Copy out, from the entries below, each line that holds the string "none".

Dataset entries →
[Start of Attachment]

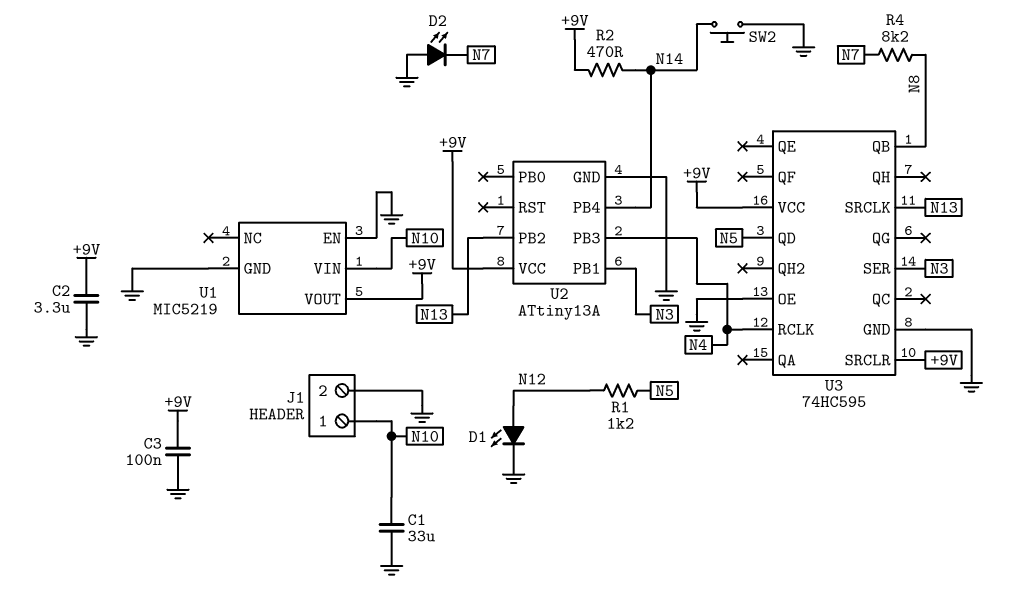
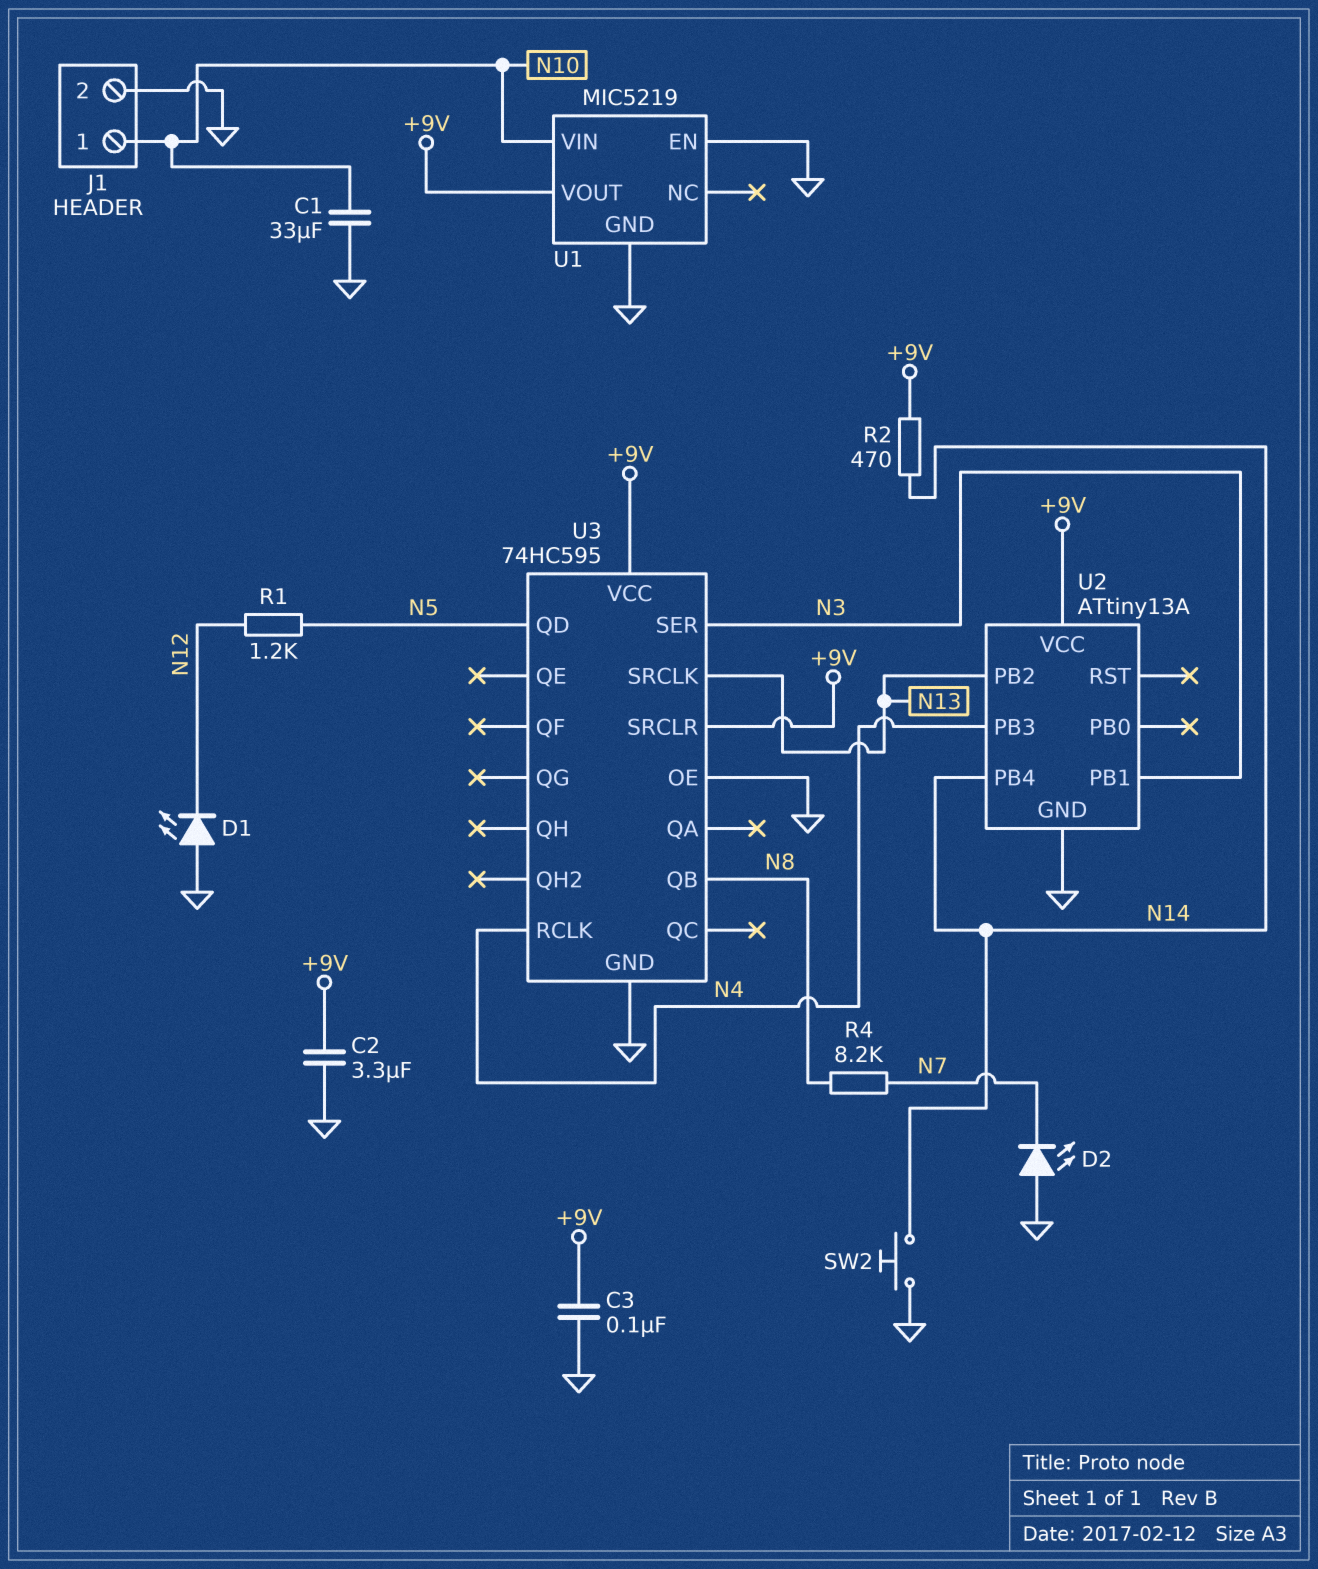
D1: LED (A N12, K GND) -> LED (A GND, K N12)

[End of Attachment]
[Start of Attachment]

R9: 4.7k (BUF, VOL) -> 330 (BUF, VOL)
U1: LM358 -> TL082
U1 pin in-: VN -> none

[End of Attachment]
[Start of Attachment]

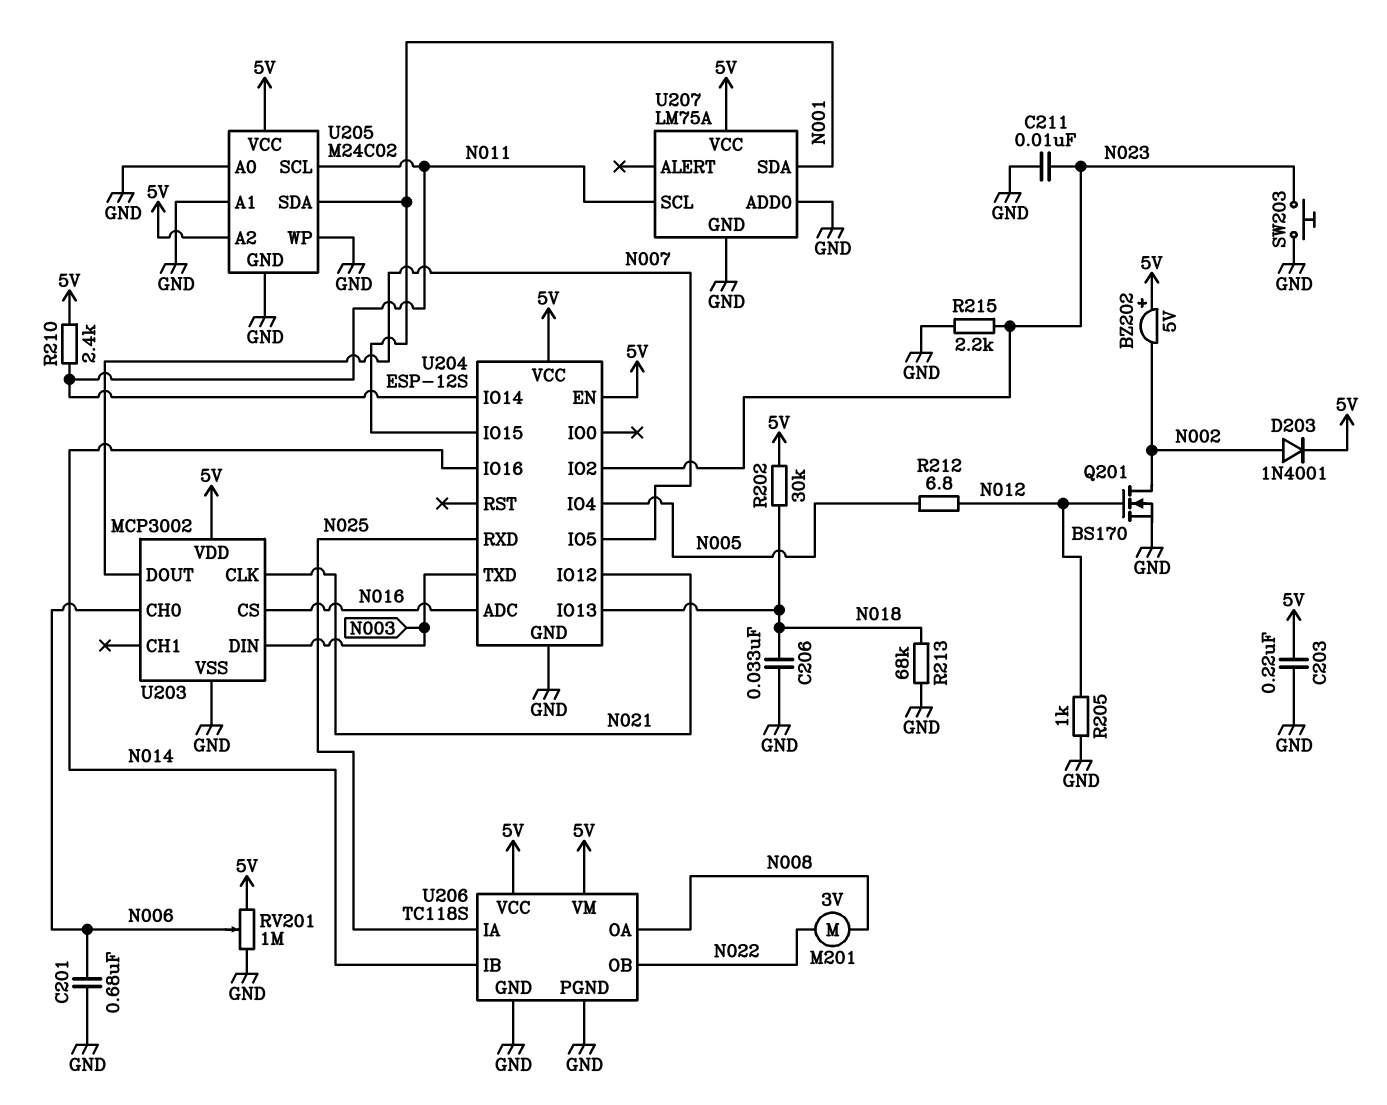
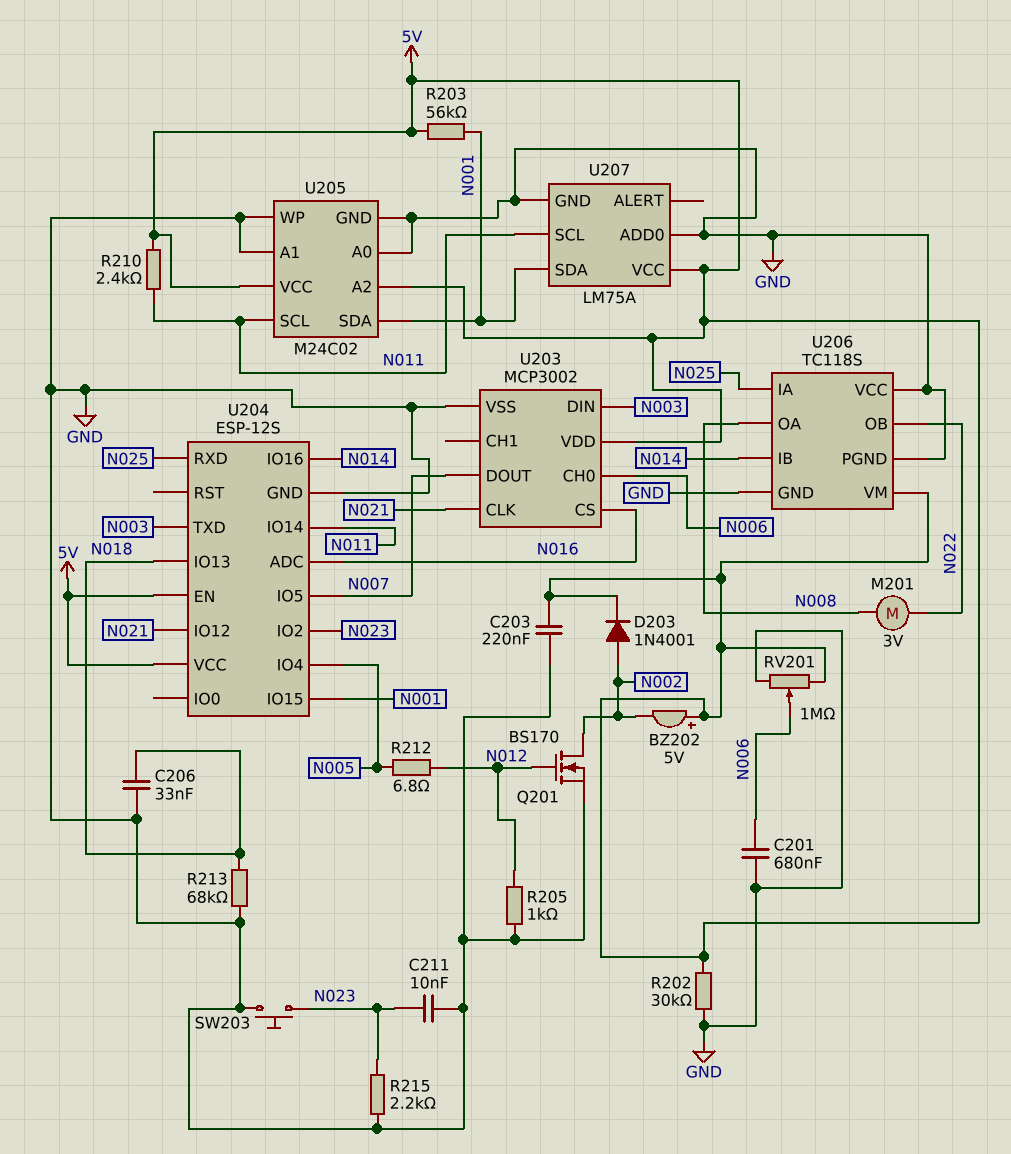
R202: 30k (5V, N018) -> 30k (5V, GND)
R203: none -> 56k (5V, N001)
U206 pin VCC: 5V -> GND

[End of Attachment]

Solution →
U1 pin in-: VN -> none
R203: none -> 56k (5V, N001)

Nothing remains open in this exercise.